WHAT YOU WILL DO
For the entries below, the result should be an exact transcription of the lines from the one with "green box: 9 -> 7" up to and including the one with "red box: 8 -> 5", and only those.

INPUT FOR THIS TASK

———

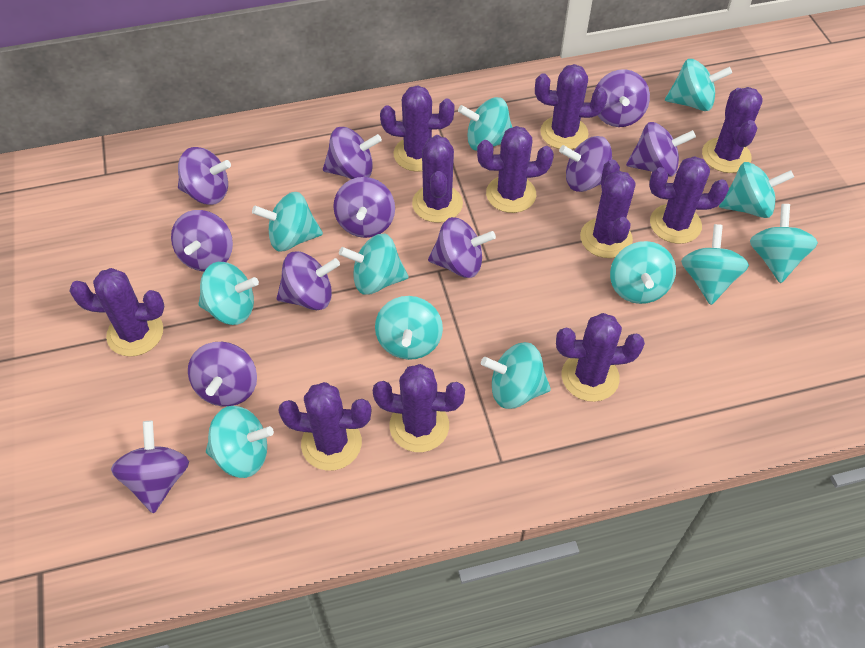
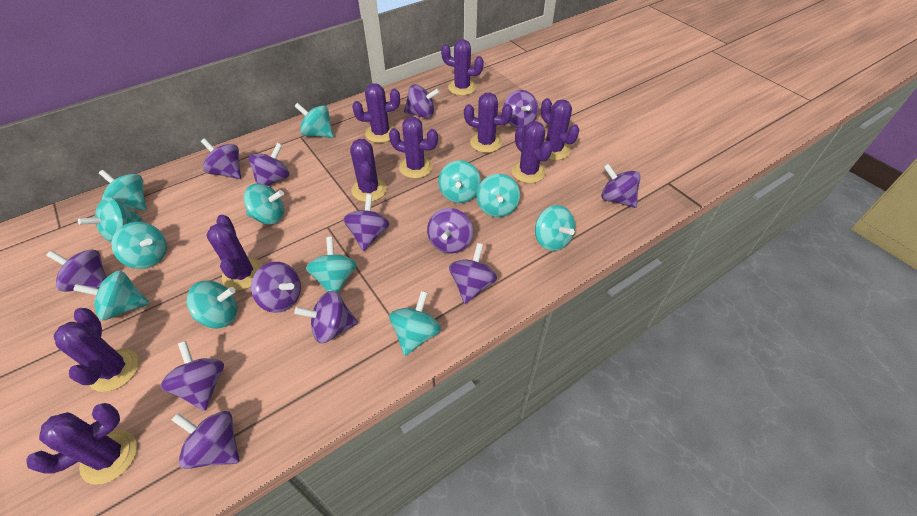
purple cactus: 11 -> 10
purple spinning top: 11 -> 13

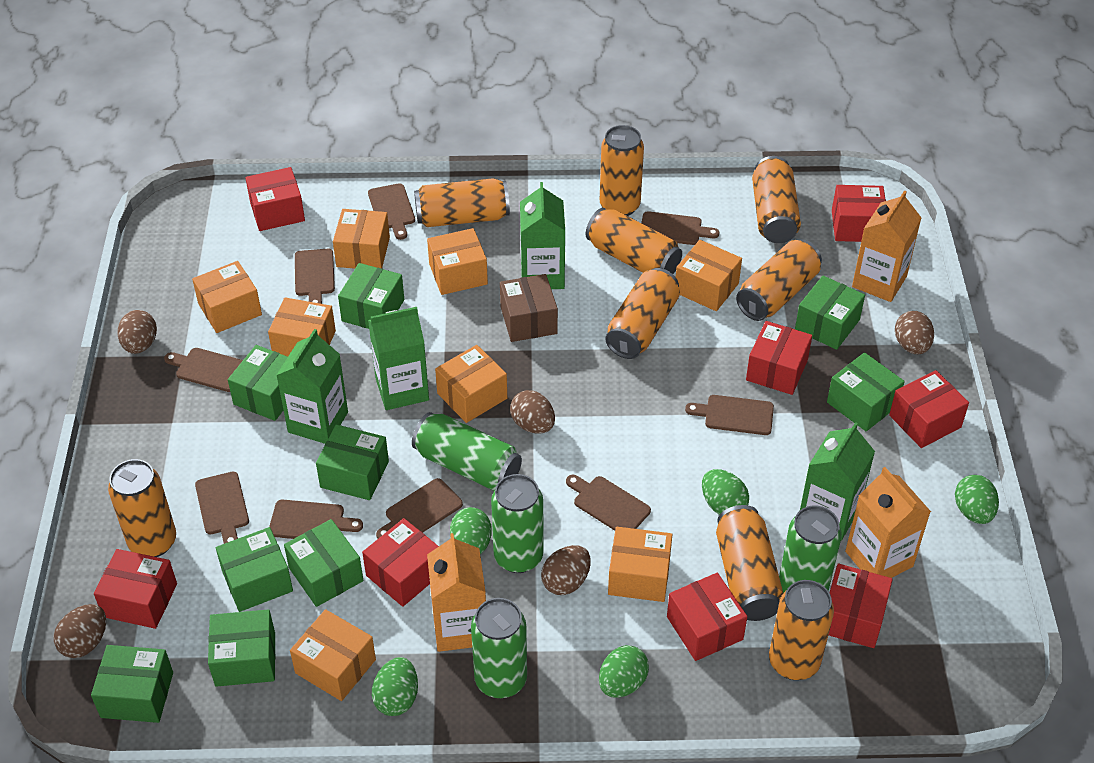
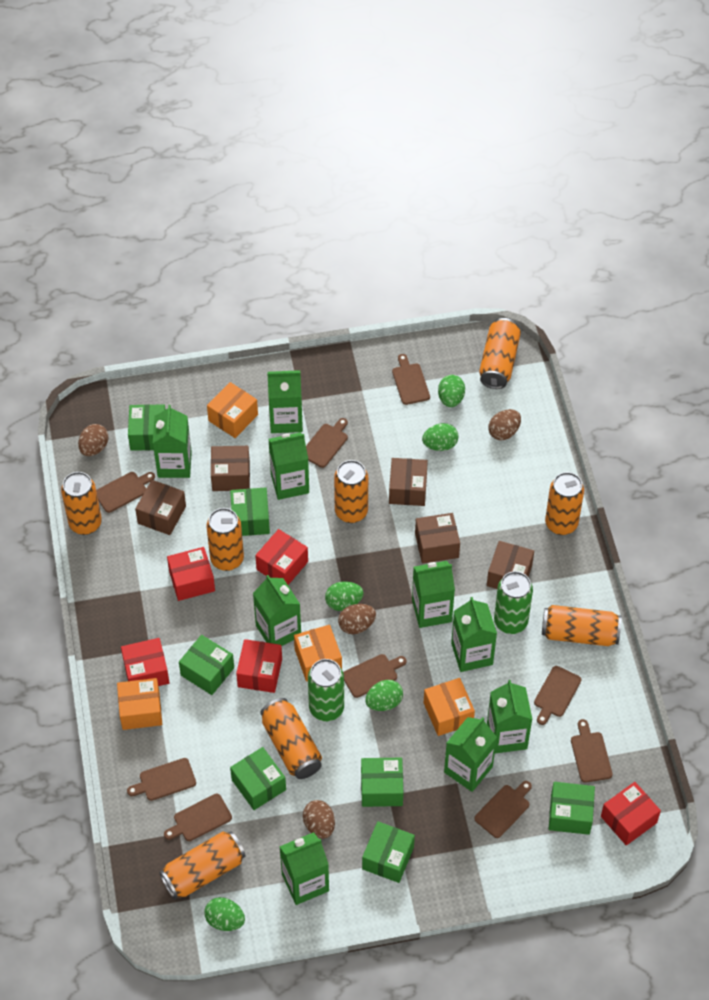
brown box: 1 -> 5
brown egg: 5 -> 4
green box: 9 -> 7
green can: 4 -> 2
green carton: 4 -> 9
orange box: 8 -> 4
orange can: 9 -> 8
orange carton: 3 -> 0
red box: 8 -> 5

———

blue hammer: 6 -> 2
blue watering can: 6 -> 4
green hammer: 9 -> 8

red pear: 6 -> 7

———

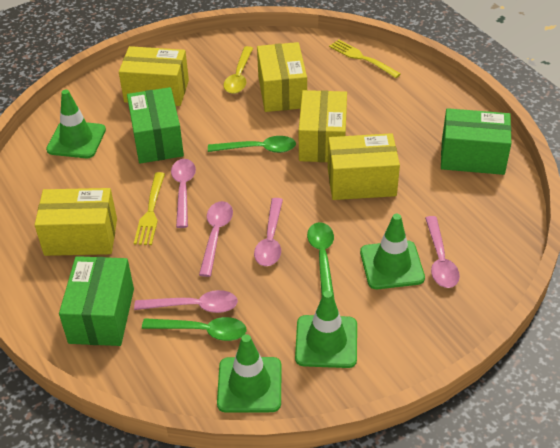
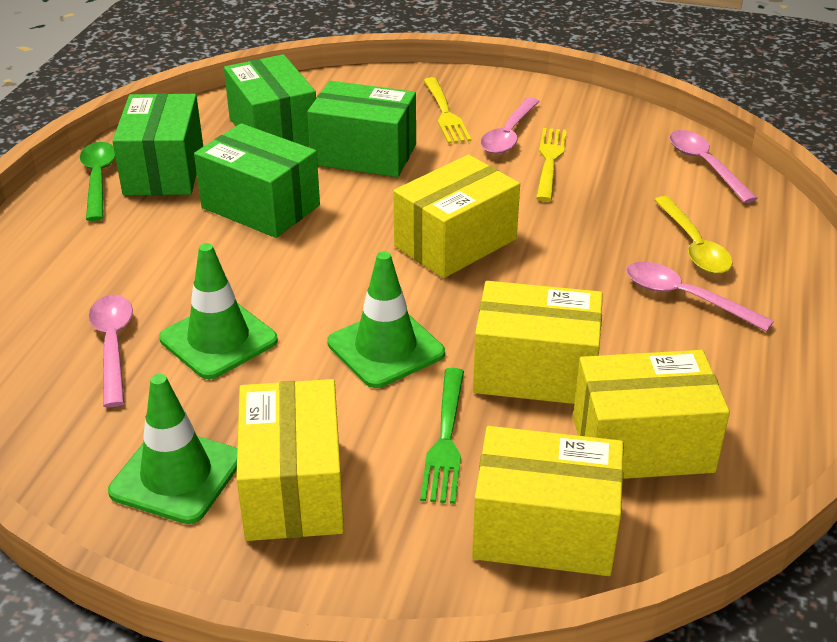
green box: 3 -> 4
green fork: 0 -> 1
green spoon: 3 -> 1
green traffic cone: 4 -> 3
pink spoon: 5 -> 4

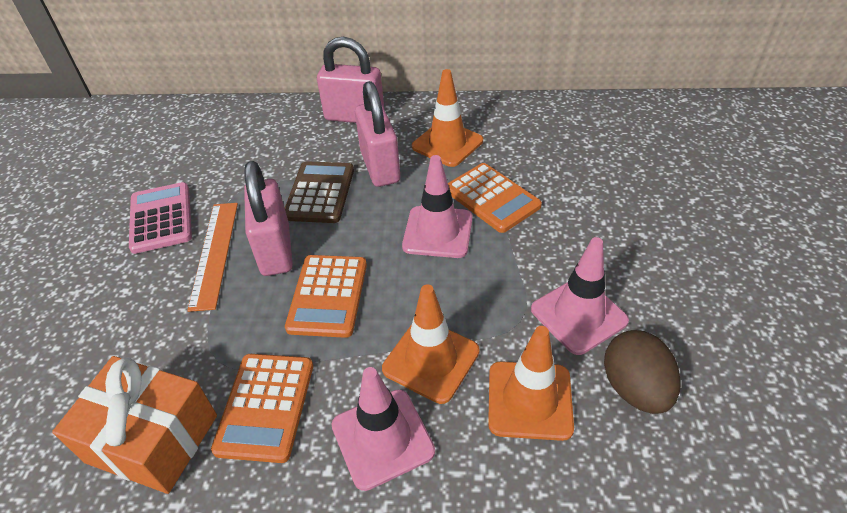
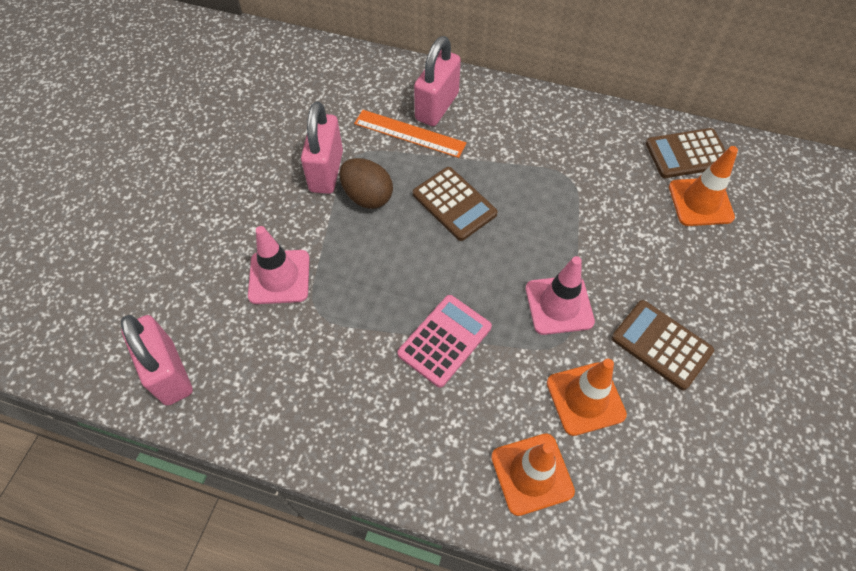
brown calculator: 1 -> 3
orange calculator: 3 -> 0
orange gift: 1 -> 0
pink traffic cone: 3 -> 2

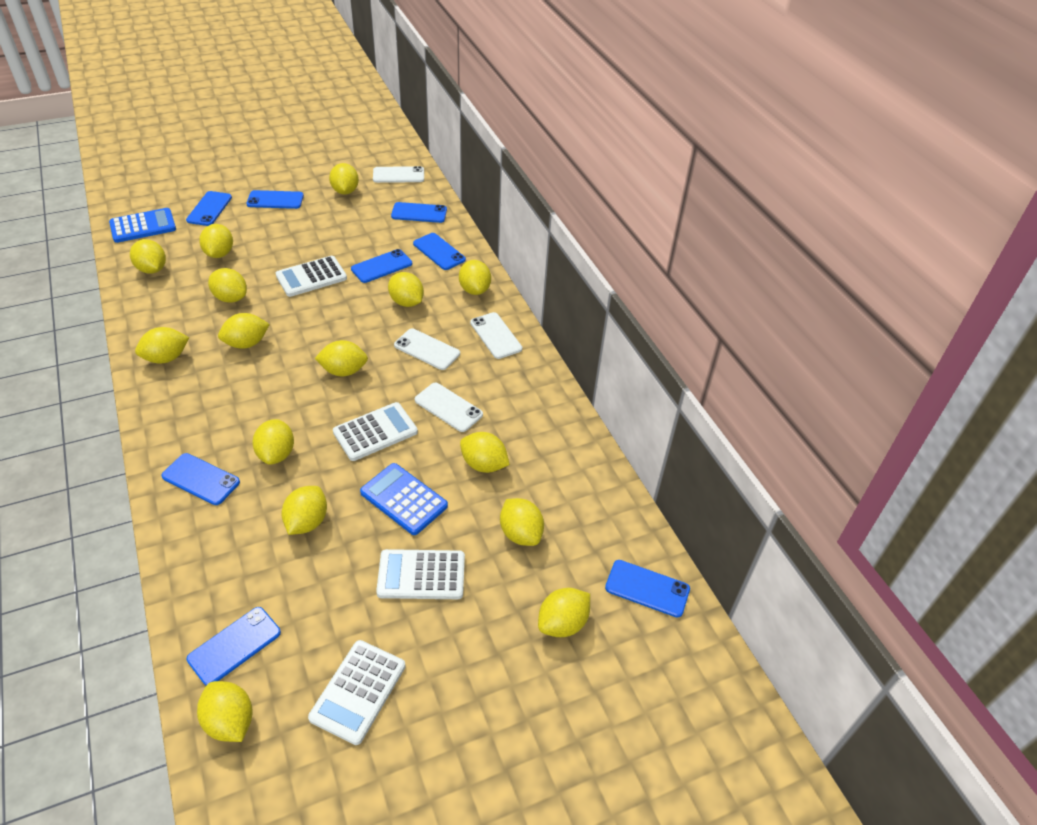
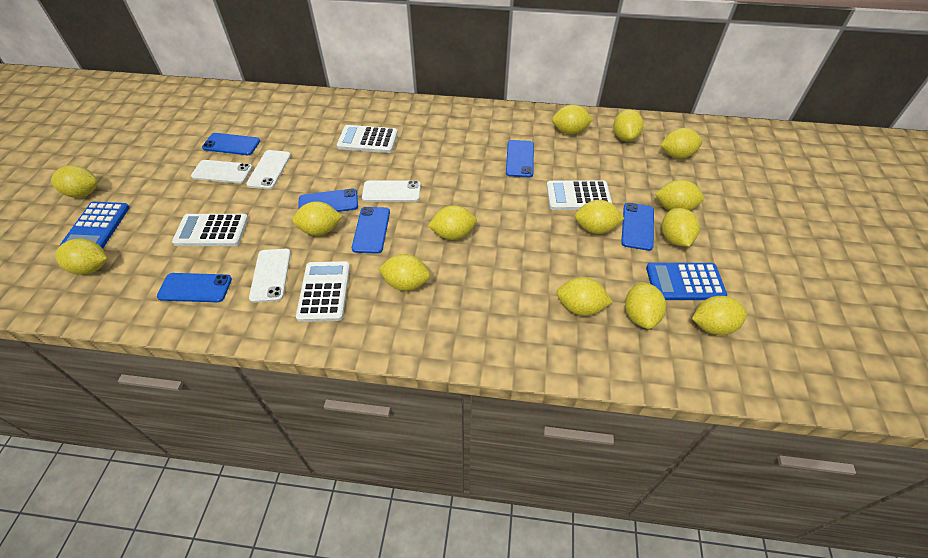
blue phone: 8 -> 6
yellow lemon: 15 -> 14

———

RESPONSE BOX
green box: 9 -> 7
green can: 4 -> 2
green carton: 4 -> 9
orange box: 8 -> 4
orange can: 9 -> 8
orange carton: 3 -> 0
red box: 8 -> 5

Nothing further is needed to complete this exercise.